What you will do =>
Tally every line of the material where "tile" occurs, then write the total by itself.

Data under study =>

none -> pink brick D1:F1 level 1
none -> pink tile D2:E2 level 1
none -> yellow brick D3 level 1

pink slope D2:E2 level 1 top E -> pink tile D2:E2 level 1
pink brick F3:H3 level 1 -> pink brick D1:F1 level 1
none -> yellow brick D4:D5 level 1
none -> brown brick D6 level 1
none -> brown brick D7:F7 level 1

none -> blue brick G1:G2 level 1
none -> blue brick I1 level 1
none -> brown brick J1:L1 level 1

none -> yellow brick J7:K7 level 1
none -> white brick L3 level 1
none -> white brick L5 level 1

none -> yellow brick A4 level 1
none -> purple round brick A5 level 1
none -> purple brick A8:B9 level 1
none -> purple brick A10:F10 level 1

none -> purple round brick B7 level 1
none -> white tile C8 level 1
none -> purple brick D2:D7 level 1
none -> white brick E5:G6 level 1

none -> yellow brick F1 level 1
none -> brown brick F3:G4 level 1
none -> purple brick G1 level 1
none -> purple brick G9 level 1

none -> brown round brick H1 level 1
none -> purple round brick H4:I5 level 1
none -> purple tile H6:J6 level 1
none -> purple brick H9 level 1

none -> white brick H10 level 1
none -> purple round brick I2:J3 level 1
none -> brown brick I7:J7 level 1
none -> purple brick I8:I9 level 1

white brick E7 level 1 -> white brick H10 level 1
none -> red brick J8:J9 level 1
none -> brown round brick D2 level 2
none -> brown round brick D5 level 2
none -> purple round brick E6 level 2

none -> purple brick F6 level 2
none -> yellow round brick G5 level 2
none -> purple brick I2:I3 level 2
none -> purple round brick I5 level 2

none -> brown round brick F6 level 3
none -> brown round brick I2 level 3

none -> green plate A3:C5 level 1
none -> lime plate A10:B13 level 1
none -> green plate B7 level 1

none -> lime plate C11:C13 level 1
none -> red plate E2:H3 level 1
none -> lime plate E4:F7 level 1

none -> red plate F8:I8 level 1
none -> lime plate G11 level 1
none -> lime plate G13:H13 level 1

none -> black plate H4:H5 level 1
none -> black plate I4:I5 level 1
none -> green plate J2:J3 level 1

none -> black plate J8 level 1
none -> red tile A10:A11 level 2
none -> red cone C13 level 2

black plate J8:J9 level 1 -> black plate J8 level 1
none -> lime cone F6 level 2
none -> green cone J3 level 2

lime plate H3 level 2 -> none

Answer =>
5